===== Records =====

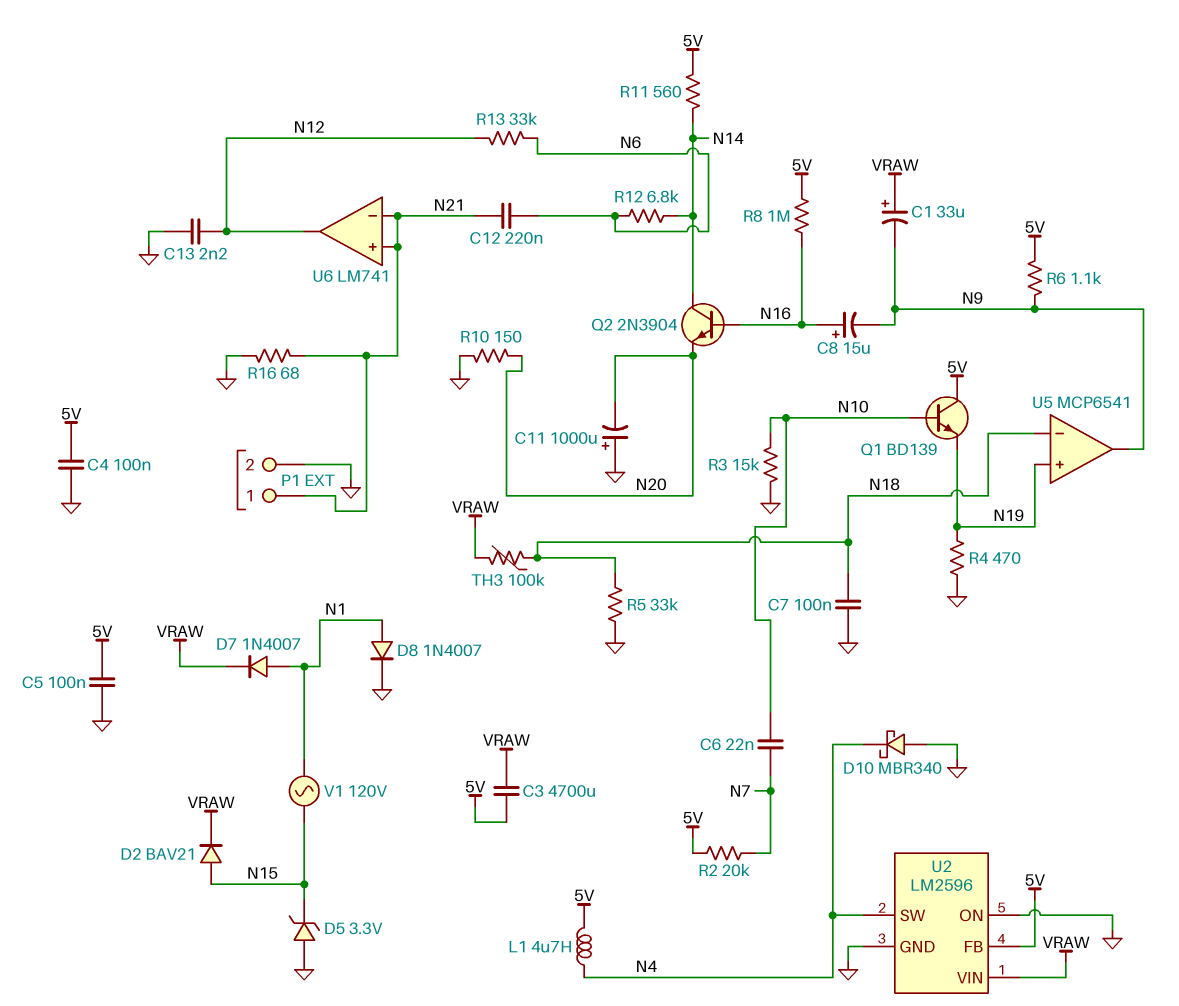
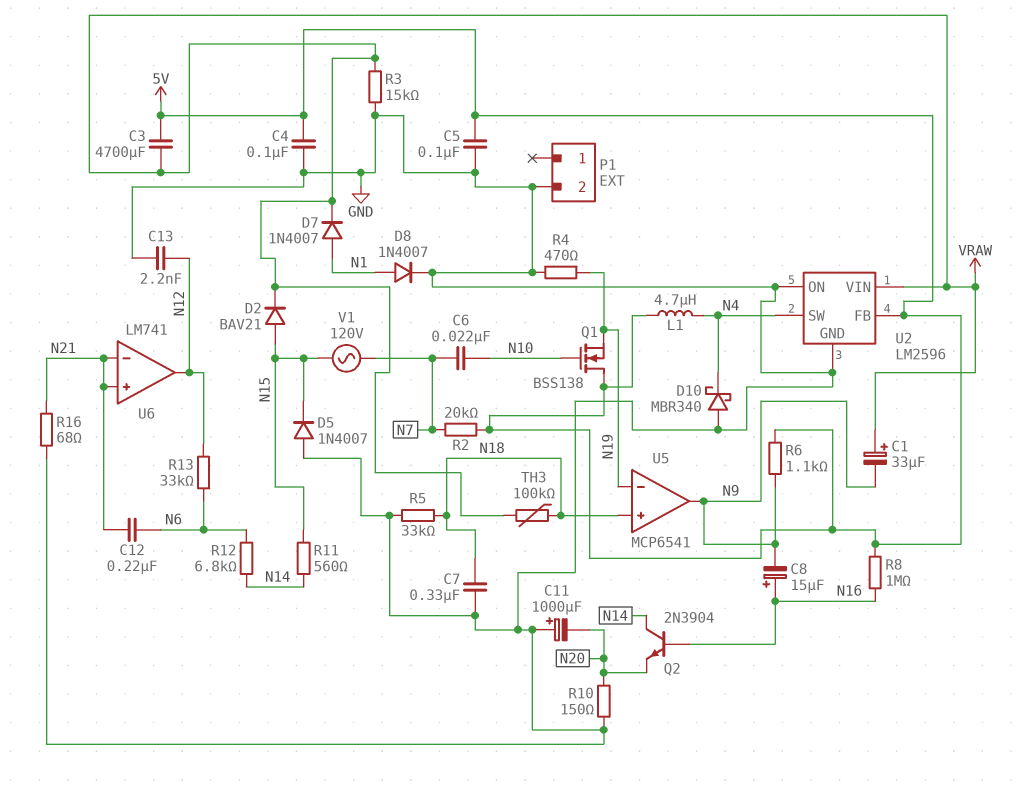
C7: 100nF (GND, N18) -> 330nF (GND, N18)
D5: zener 3.3V (A GND, K N15) -> diode 1N4007 (A GND, K N15)
P1 pin 1: N21 -> none
Q1: NPN BD139 (B N10, C 5V, E N19) -> NMOS BSS138 (G N10, D 5V, S N19)
R3: 15k (GND, N10) -> 15k (GND, VRAW)
R11: 560 (5V, N14) -> 560 (N14, N15)
U5 pin in+: N19 -> N18
U5 pin in-: N18 -> N19
V1: AC 120V (N1, N15) -> AC 120V (N7, N15)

=====

* _Work request_:
When you retype the records, keep every word exactly as written and exclude the pictures.

* _Solved exercise_:
C7: 100nF (GND, N18) -> 330nF (GND, N18)
D5: zener 3.3V (A GND, K N15) -> diode 1N4007 (A GND, K N15)
P1 pin 1: N21 -> none
Q1: NPN BD139 (B N10, C 5V, E N19) -> NMOS BSS138 (G N10, D 5V, S N19)
R3: 15k (GND, N10) -> 15k (GND, VRAW)
R11: 560 (5V, N14) -> 560 (N14, N15)
U5 pin in+: N19 -> N18
U5 pin in-: N18 -> N19
V1: AC 120V (N1, N15) -> AC 120V (N7, N15)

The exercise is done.